> [Saved entries]
---*---

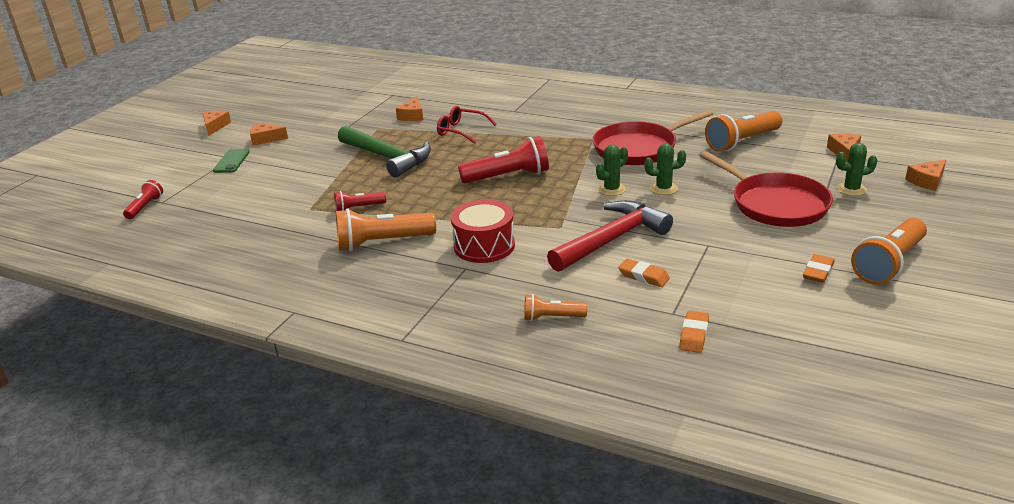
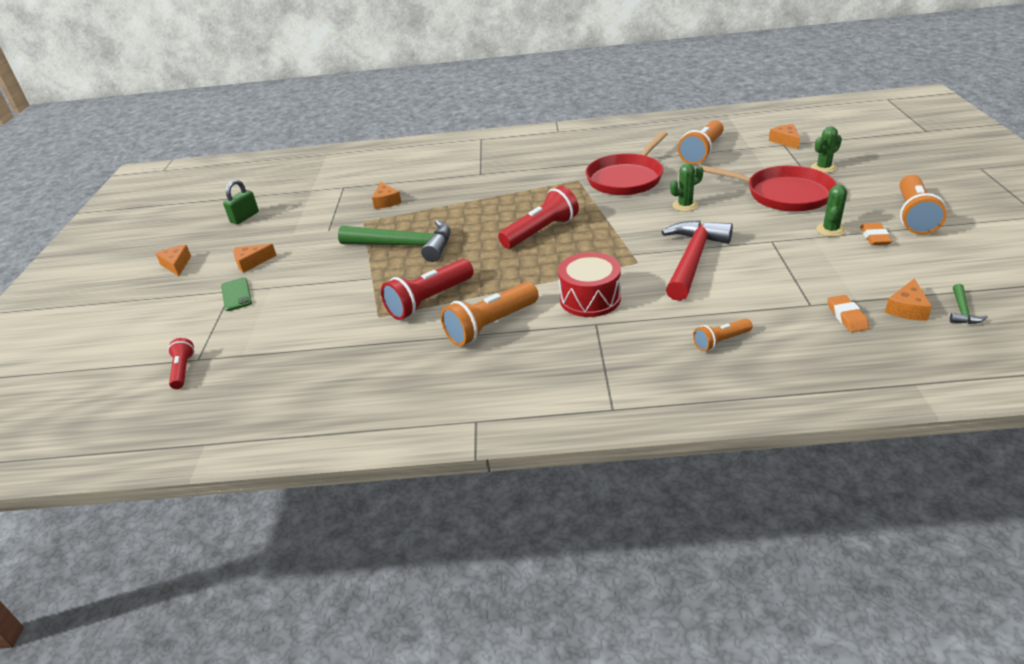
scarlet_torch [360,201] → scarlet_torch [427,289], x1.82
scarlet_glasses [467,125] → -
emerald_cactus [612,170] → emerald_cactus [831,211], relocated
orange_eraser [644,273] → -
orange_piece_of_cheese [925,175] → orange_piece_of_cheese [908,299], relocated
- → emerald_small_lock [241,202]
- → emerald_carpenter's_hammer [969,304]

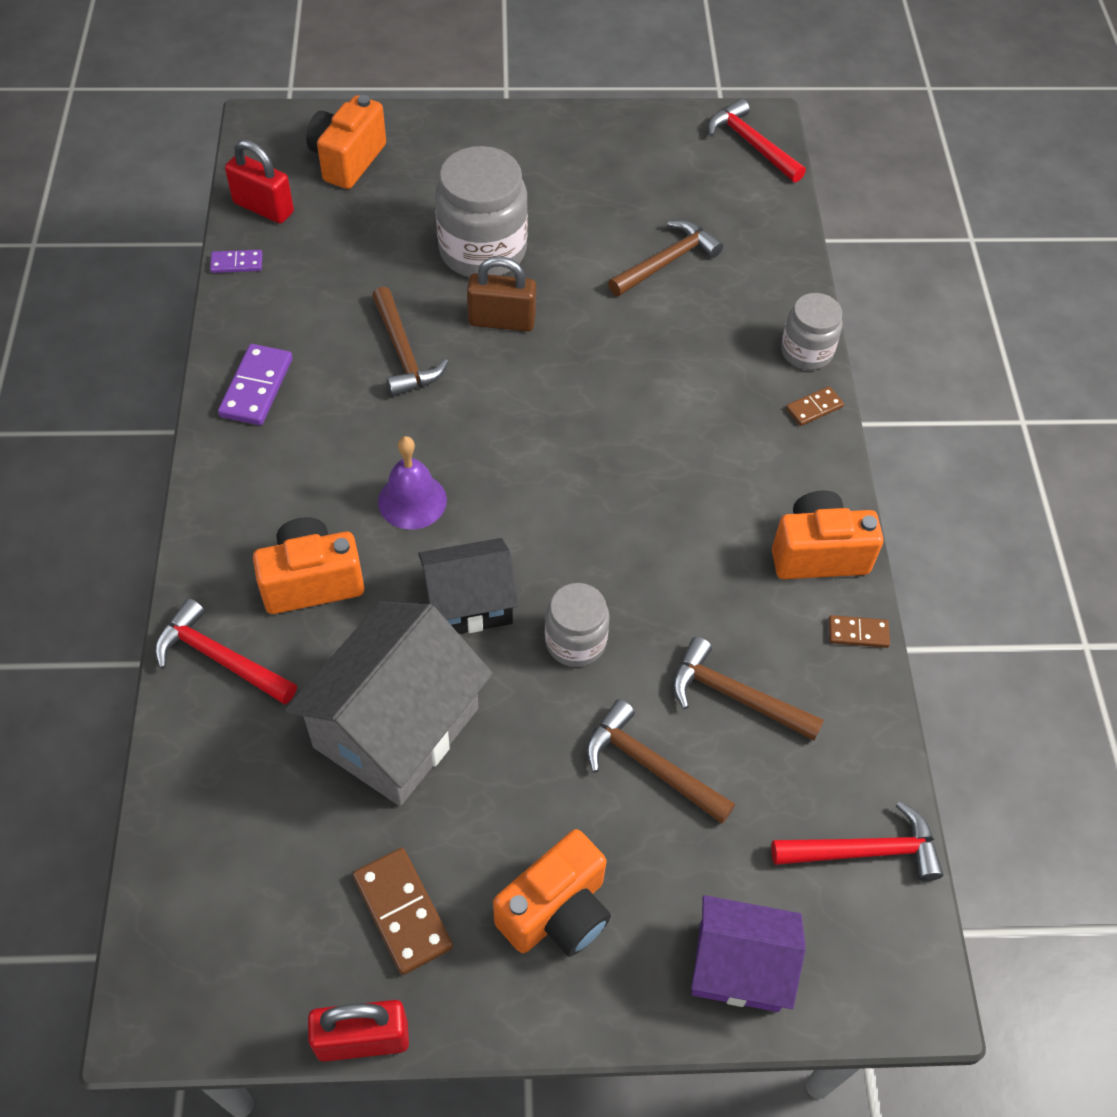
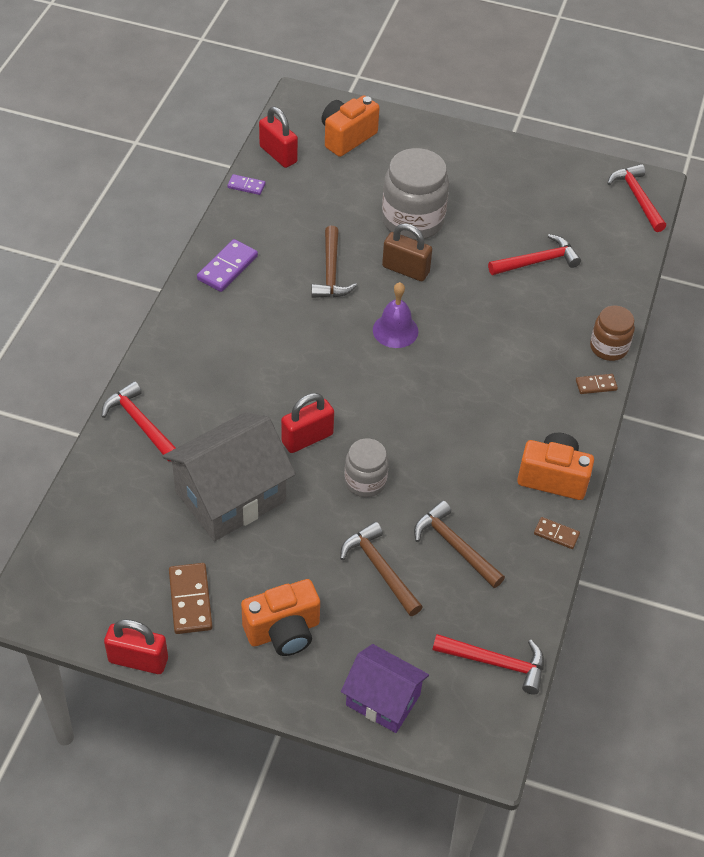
orange_photo_camera [308,565] → -
royal_purple_hand_bell [412,483] → royal_purple_hand_bell [395,315], relocated
black_toy_house [468,586] → scarlet_small_lock [307,423]
russet_carpenter's_hammer [665,258] → scarlet_carpenter's_hammer [534,254]
grey_jar [811,331] → russet_jar [612,333]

---*---

> [TASK REQUIREMENTS] Leave every picture out and write out, word for word, the lines from the one that contains "- → emerald_small_lock [241,202]" through the last line of the records.

> [EXERCISE OUTPUT]
- → emerald_small_lock [241,202]
- → emerald_carpenter's_hammer [969,304]

orange_photo_camera [308,565] → -
royal_purple_hand_bell [412,483] → royal_purple_hand_bell [395,315], relocated
black_toy_house [468,586] → scarlet_small_lock [307,423]
russet_carpenter's_hammer [665,258] → scarlet_carpenter's_hammer [534,254]
grey_jar [811,331] → russet_jar [612,333]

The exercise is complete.